* _What is required_
Only the lines from the one containing "The red teddy" through the final line below belong in the output, copied exactly and without pictures.

Data items
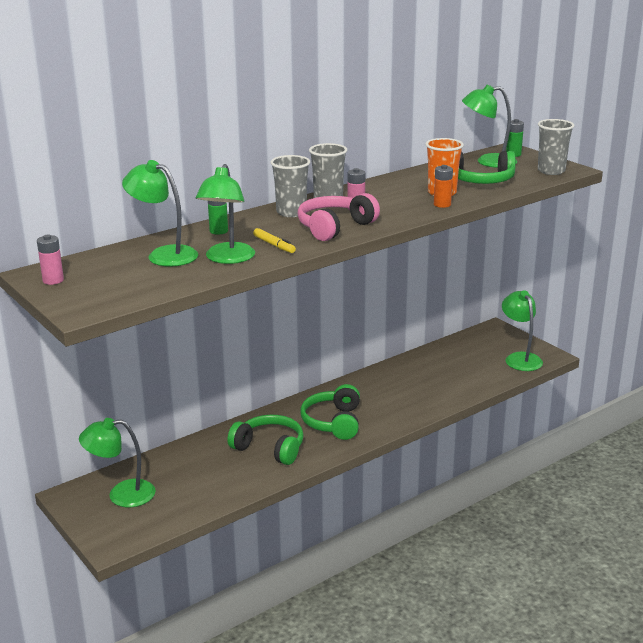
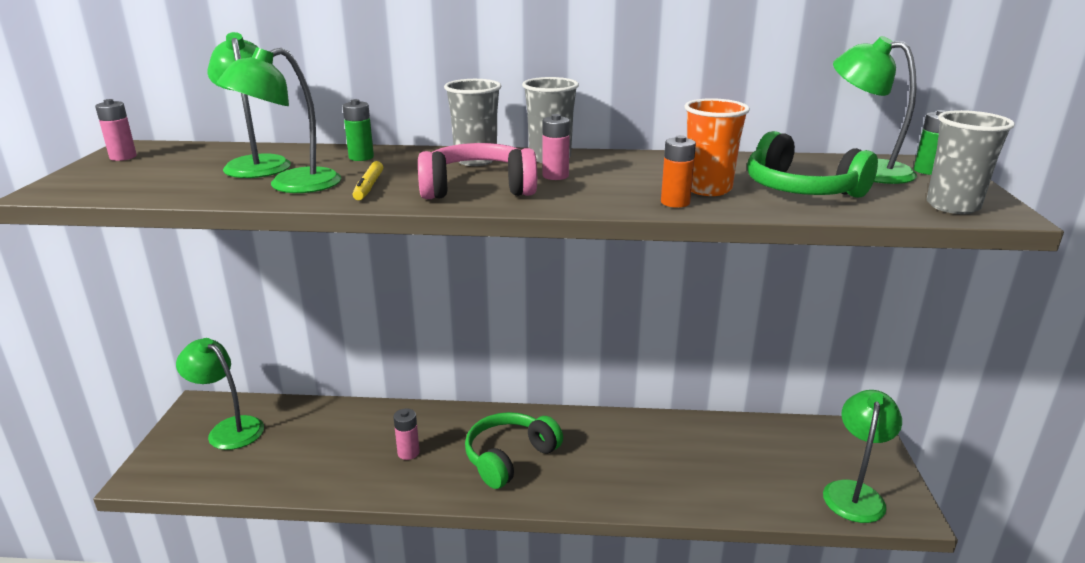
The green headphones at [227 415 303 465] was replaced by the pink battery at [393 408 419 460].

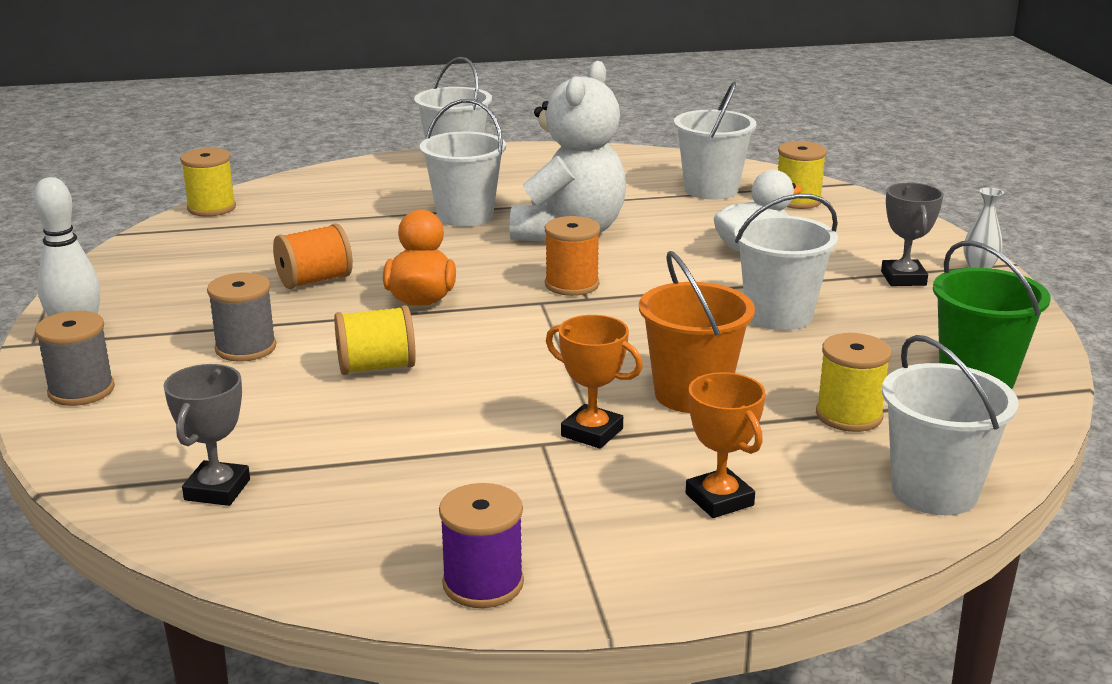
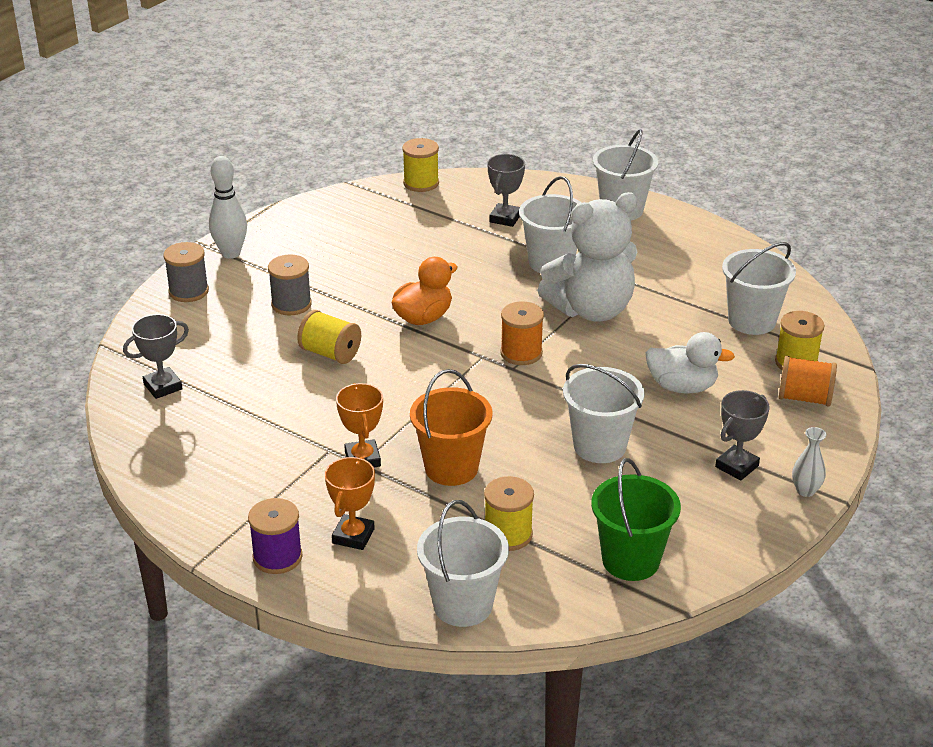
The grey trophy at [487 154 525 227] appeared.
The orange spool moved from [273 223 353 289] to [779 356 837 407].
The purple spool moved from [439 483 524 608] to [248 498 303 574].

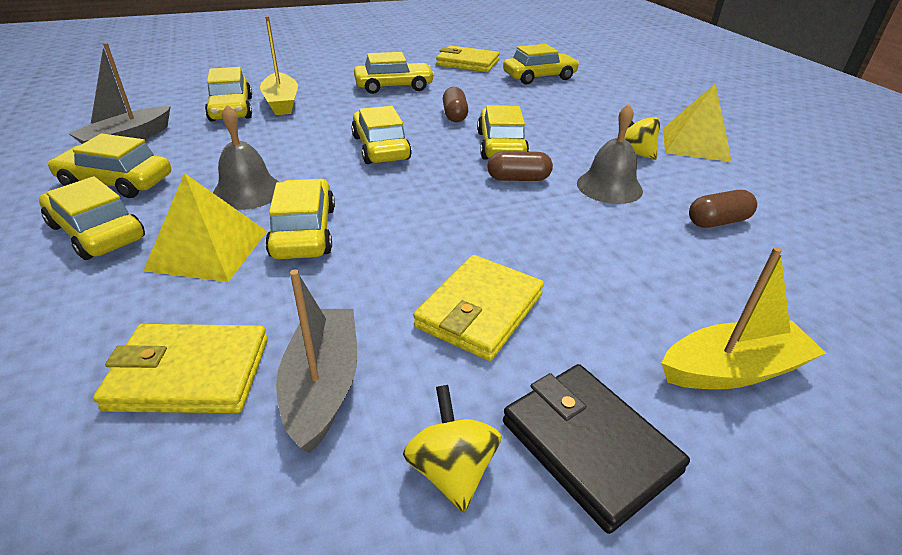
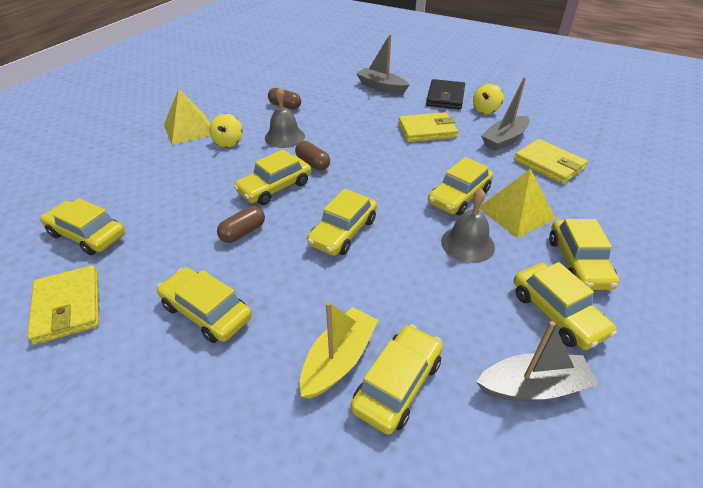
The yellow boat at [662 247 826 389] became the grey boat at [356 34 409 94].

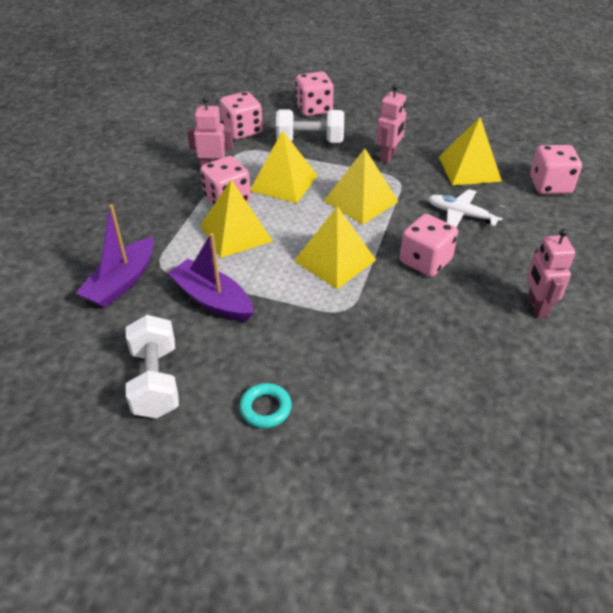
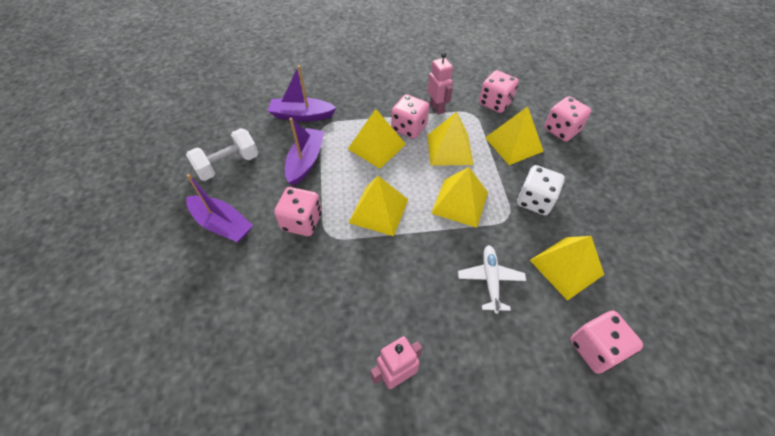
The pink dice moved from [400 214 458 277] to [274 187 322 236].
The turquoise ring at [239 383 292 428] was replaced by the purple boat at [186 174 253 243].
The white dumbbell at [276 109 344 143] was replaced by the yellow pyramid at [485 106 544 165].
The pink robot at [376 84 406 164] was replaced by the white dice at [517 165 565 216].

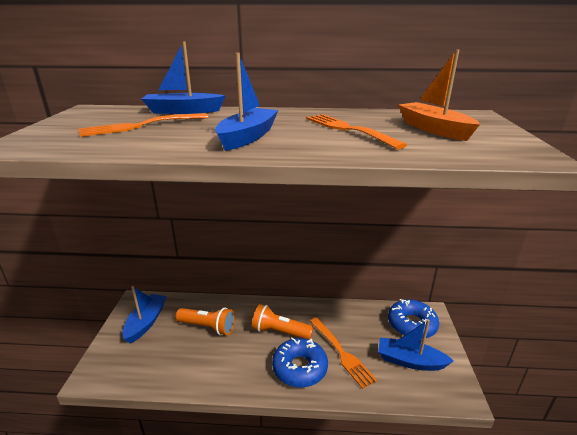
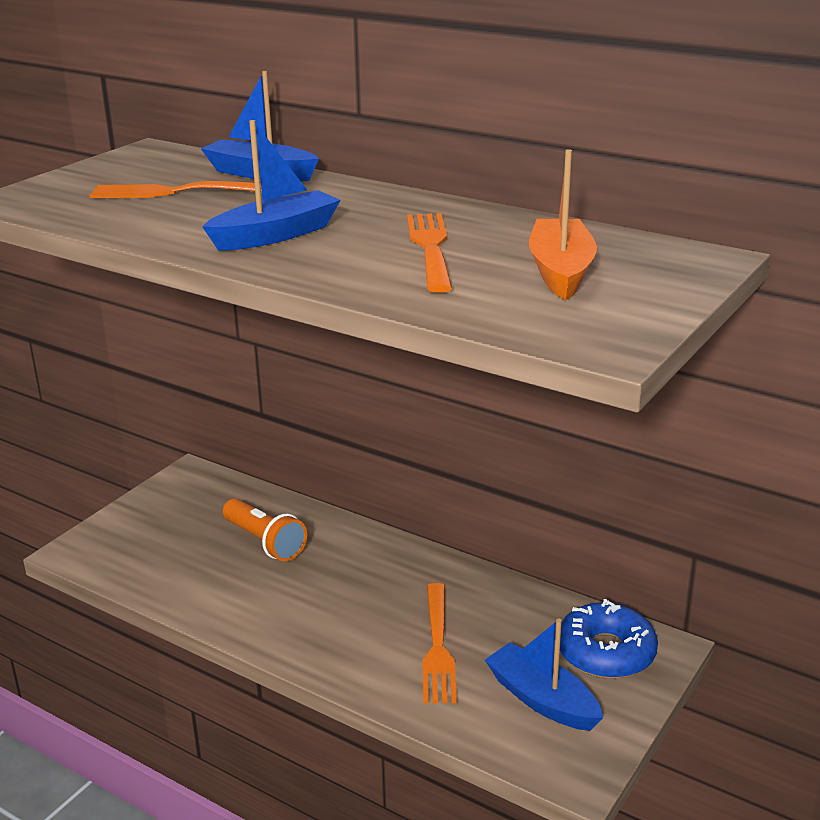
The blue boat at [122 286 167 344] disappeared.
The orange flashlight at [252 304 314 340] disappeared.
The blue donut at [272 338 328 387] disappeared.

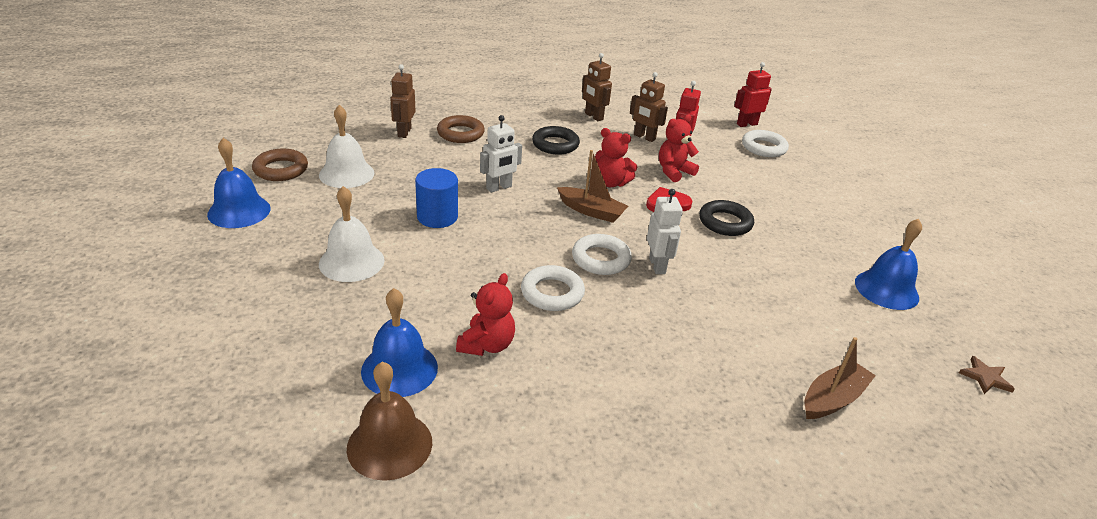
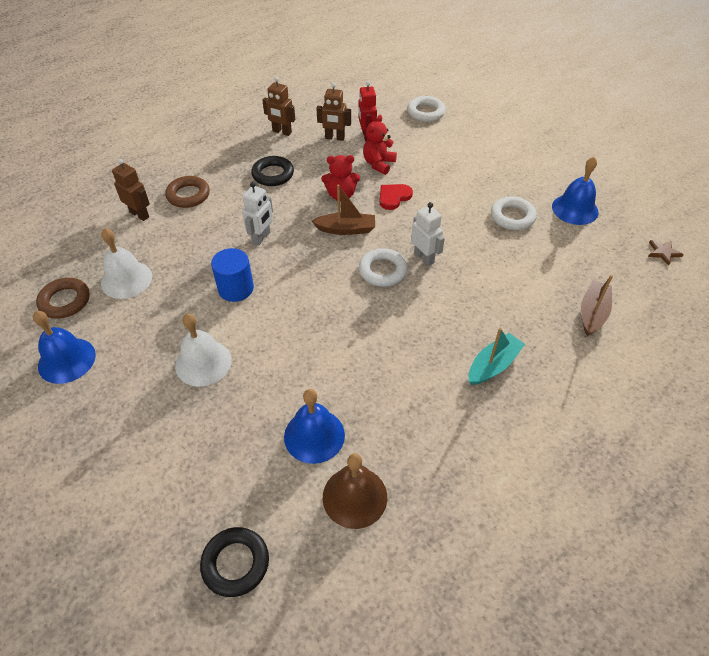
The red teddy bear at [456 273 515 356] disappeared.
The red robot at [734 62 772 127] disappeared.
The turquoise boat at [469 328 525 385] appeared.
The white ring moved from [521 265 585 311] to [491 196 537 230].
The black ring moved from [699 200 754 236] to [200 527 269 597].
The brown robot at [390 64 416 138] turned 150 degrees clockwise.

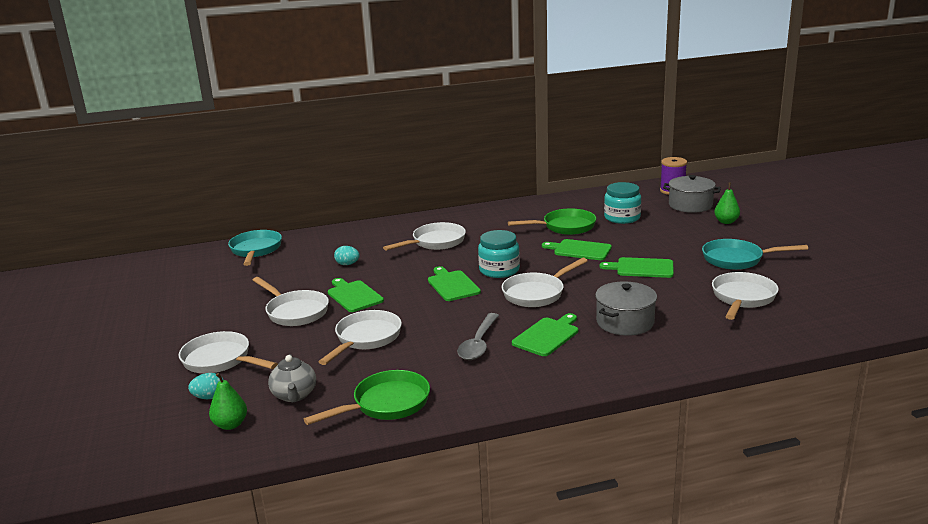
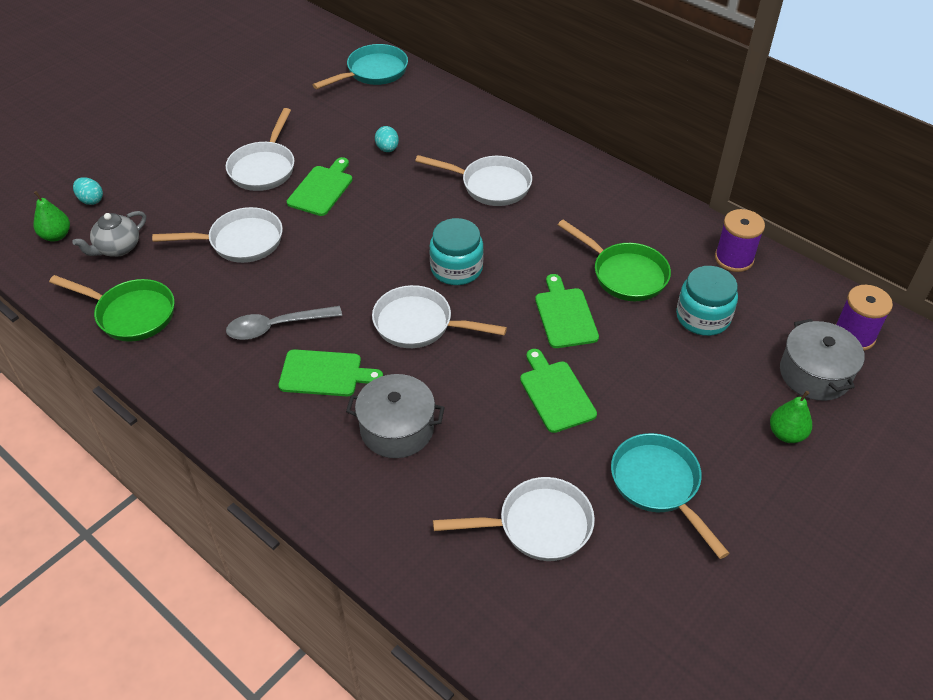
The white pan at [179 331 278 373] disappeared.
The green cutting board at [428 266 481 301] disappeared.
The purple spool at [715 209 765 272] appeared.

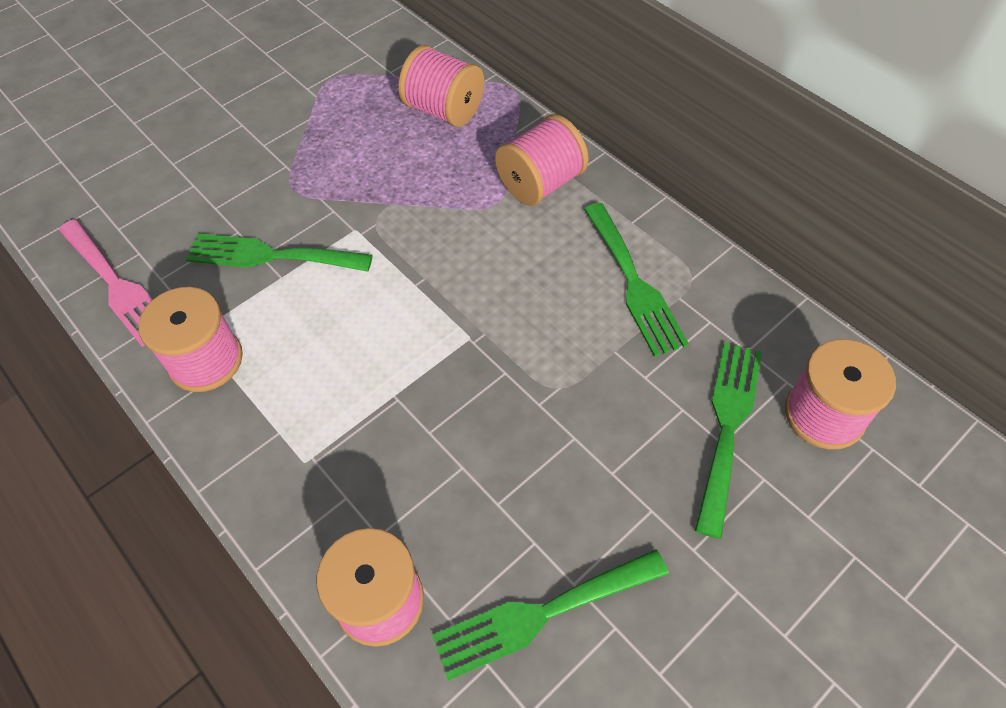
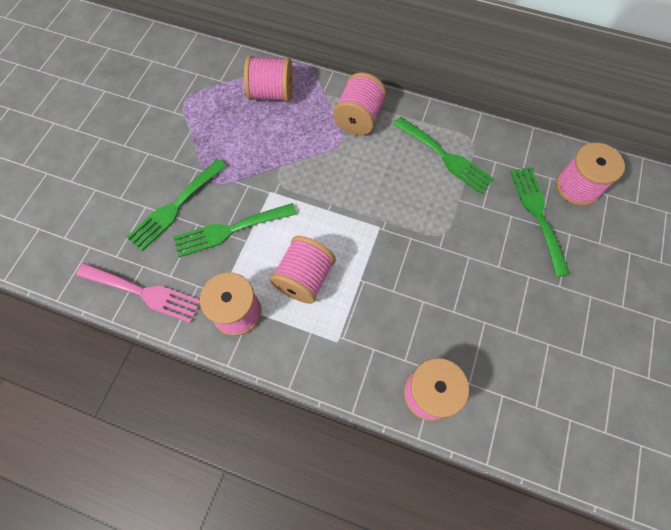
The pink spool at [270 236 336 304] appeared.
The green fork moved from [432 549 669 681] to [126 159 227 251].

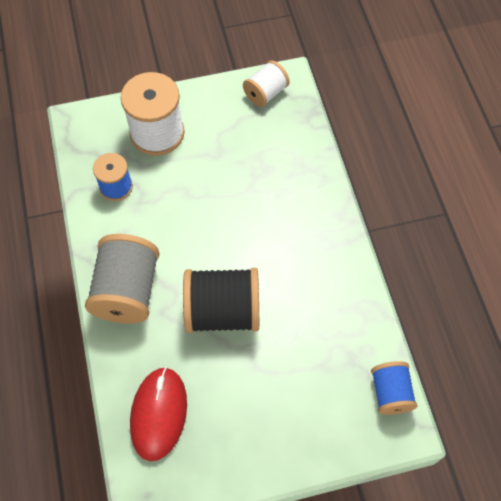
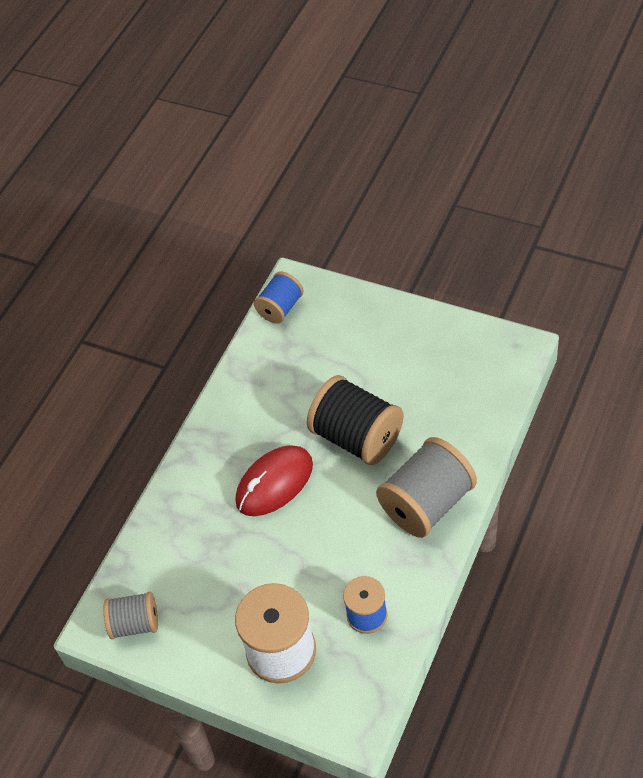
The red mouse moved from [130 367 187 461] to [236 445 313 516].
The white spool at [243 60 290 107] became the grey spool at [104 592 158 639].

* _Answer space_
The red teddy bear at [456 273 515 356] disappeared.
The red robot at [734 62 772 127] disappeared.
The turquoise boat at [469 328 525 385] appeared.
The white ring moved from [521 265 585 311] to [491 196 537 230].
The black ring moved from [699 200 754 236] to [200 527 269 597].
The brown robot at [390 64 416 138] turned 150 degrees clockwise.

The white pan at [179 331 278 373] disappeared.
The green cutting board at [428 266 481 301] disappeared.
The purple spool at [715 209 765 272] appeared.

The pink spool at [270 236 336 304] appeared.
The green fork moved from [432 549 669 681] to [126 159 227 251].

The red mouse moved from [130 367 187 461] to [236 445 313 516].
The white spool at [243 60 290 107] became the grey spool at [104 592 158 639].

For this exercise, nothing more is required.